[Edit difference data]
+++
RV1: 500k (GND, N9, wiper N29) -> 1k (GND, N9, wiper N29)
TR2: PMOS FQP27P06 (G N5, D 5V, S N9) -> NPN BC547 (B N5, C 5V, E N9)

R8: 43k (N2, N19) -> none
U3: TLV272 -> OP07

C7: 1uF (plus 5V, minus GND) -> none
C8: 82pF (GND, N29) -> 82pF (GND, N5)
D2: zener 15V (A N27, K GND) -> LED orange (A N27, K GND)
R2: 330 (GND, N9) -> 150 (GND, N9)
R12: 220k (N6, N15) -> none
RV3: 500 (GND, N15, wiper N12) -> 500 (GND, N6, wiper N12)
+++
**PROBLEM REQUIREMENTS**. Would you please transcribe the records above in full and exactly?

**EXPECTED ANSWER**.
RV1: 500k (GND, N9, wiper N29) -> 1k (GND, N9, wiper N29)
TR2: PMOS FQP27P06 (G N5, D 5V, S N9) -> NPN BC547 (B N5, C 5V, E N9)

R8: 43k (N2, N19) -> none
U3: TLV272 -> OP07

C7: 1uF (plus 5V, minus GND) -> none
C8: 82pF (GND, N29) -> 82pF (GND, N5)
D2: zener 15V (A N27, K GND) -> LED orange (A N27, K GND)
R2: 330 (GND, N9) -> 150 (GND, N9)
R12: 220k (N6, N15) -> none
RV3: 500 (GND, N15, wiper N12) -> 500 (GND, N6, wiper N12)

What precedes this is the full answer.